* **RECORDED INFORMATION**:
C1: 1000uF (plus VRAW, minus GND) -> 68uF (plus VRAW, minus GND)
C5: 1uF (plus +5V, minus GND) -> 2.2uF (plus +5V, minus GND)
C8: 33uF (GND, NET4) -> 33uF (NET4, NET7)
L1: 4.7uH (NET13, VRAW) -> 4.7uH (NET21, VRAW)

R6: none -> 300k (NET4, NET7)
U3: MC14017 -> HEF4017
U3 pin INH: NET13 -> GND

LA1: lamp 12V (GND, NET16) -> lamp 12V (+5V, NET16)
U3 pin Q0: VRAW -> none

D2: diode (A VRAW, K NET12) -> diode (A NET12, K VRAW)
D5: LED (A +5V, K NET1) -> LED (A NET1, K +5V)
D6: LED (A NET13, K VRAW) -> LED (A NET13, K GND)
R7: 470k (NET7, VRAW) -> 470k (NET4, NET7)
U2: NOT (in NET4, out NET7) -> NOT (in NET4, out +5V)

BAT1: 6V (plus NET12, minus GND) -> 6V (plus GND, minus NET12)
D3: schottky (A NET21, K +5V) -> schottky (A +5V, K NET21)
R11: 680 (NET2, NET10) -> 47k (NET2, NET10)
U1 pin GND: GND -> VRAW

...

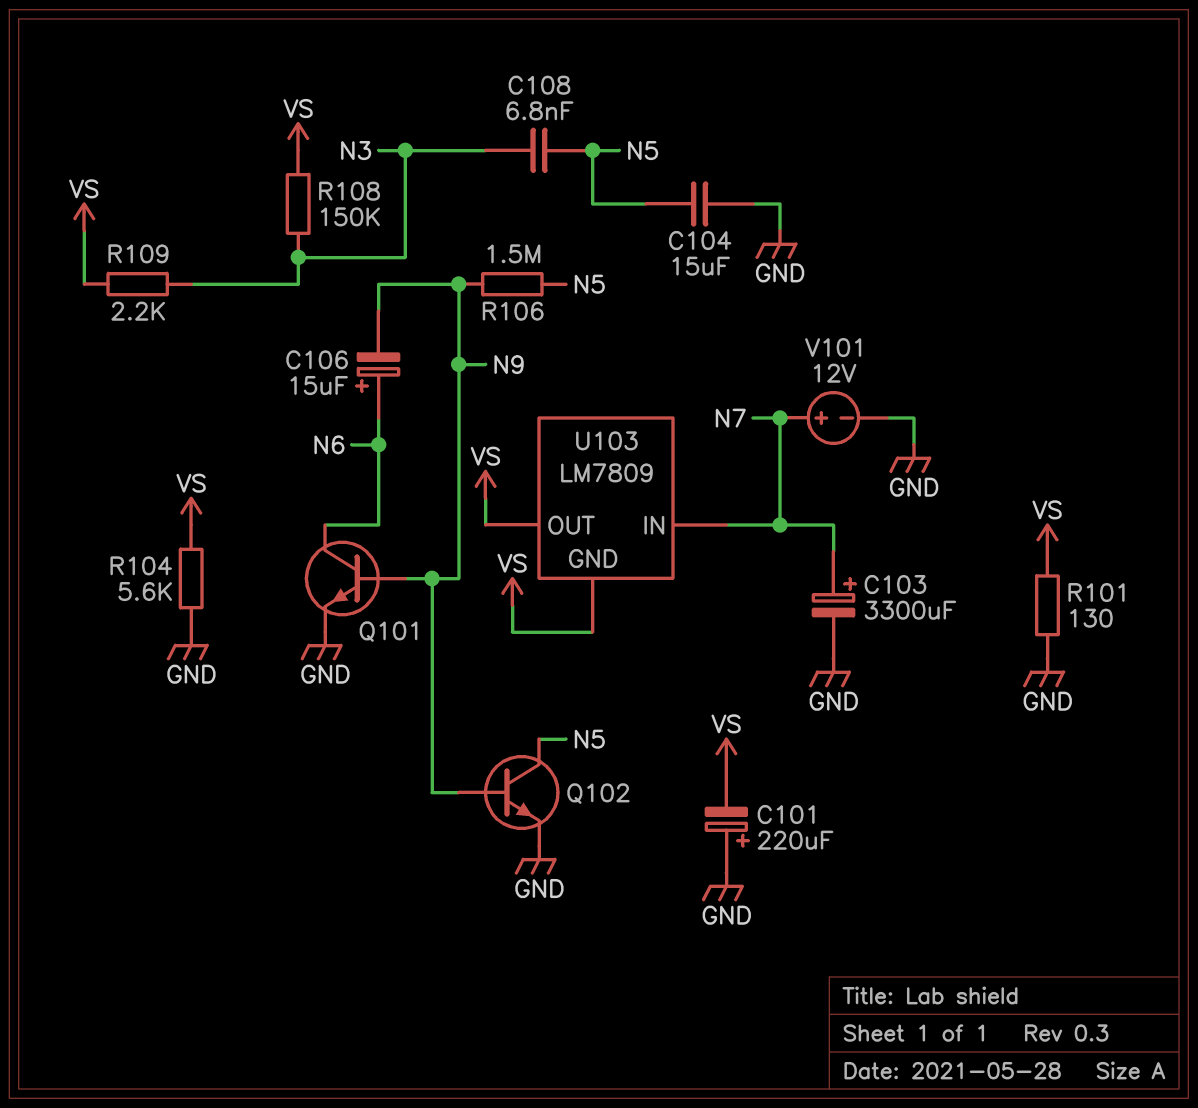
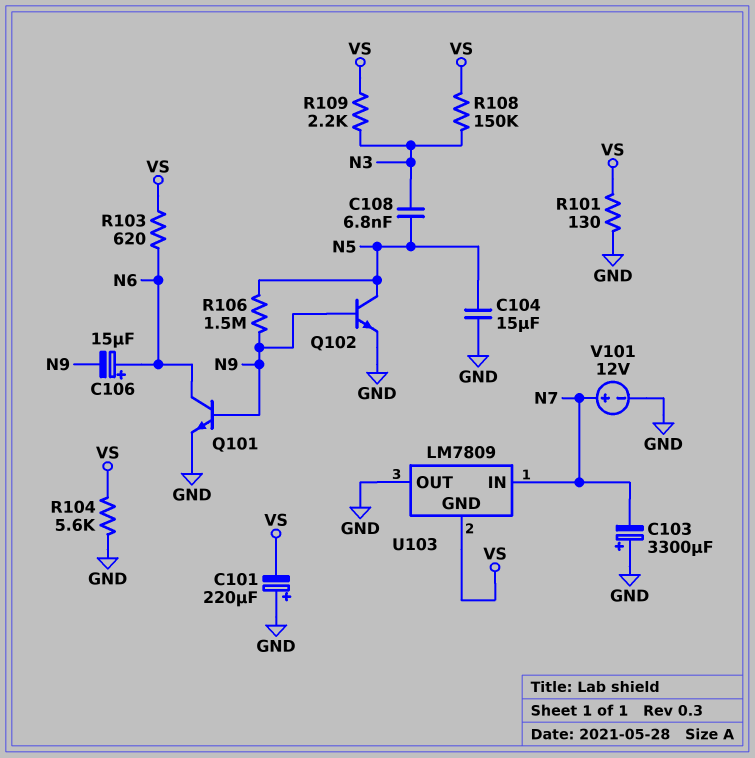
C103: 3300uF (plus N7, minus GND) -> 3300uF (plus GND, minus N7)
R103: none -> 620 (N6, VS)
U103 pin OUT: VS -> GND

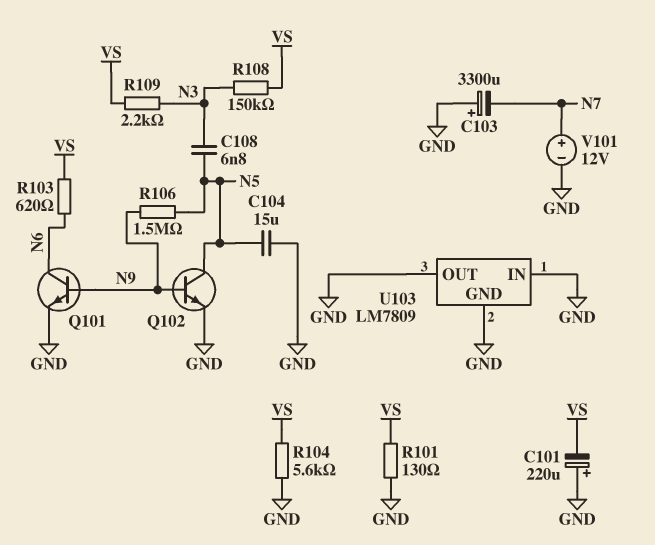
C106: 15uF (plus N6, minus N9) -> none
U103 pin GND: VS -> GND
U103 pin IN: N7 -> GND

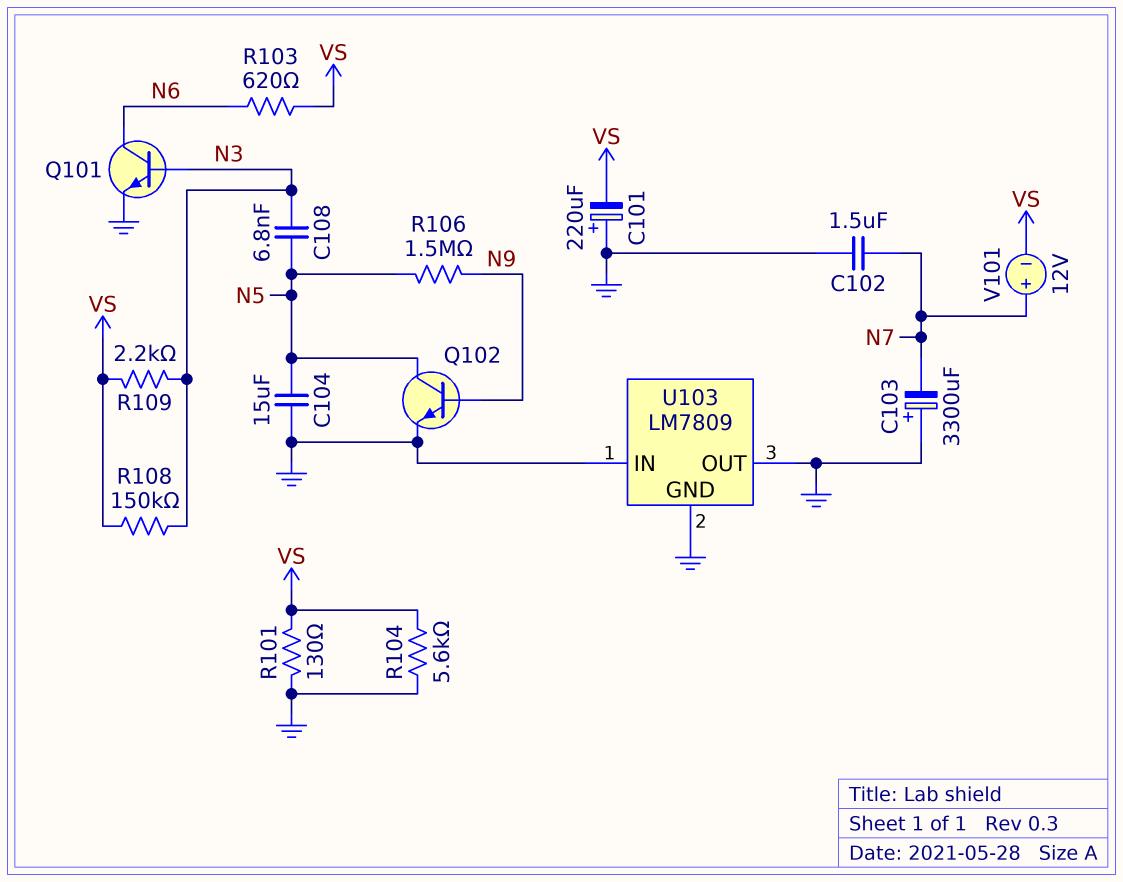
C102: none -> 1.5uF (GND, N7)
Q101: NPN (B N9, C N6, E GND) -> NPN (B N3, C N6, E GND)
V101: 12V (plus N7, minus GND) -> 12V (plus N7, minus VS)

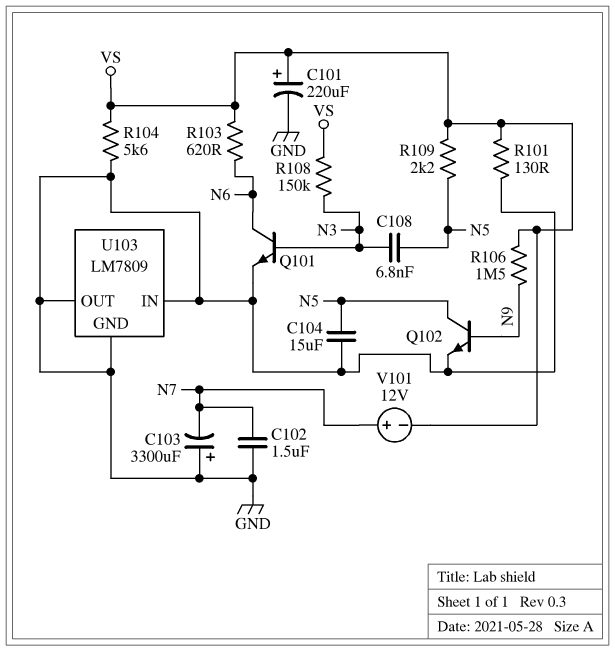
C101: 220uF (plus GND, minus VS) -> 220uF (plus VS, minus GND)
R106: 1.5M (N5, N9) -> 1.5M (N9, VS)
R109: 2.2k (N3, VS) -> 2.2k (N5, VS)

...

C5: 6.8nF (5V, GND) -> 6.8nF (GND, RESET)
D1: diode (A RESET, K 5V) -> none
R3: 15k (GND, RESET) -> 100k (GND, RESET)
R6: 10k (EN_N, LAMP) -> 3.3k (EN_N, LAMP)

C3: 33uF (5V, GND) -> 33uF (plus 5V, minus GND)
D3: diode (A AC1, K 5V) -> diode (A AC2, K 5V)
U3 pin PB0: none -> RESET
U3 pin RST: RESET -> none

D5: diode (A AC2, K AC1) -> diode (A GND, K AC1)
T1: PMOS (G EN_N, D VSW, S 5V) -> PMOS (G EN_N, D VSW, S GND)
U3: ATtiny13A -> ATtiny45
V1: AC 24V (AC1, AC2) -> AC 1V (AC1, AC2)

* **EXERCISE DESCRIPTION**: What you give back must be the stretch above, starting at the line with "D5: diode (A" and ending at the line with "V1: AC 24V (AC1, AC2) -> AC 1V (AC1, AC2)", copied exactly.

* **ANSWER FOR THE TASK**:
D5: diode (A AC2, K AC1) -> diode (A GND, K AC1)
T1: PMOS (G EN_N, D VSW, S 5V) -> PMOS (G EN_N, D VSW, S GND)
U3: ATtiny13A -> ATtiny45
V1: AC 24V (AC1, AC2) -> AC 1V (AC1, AC2)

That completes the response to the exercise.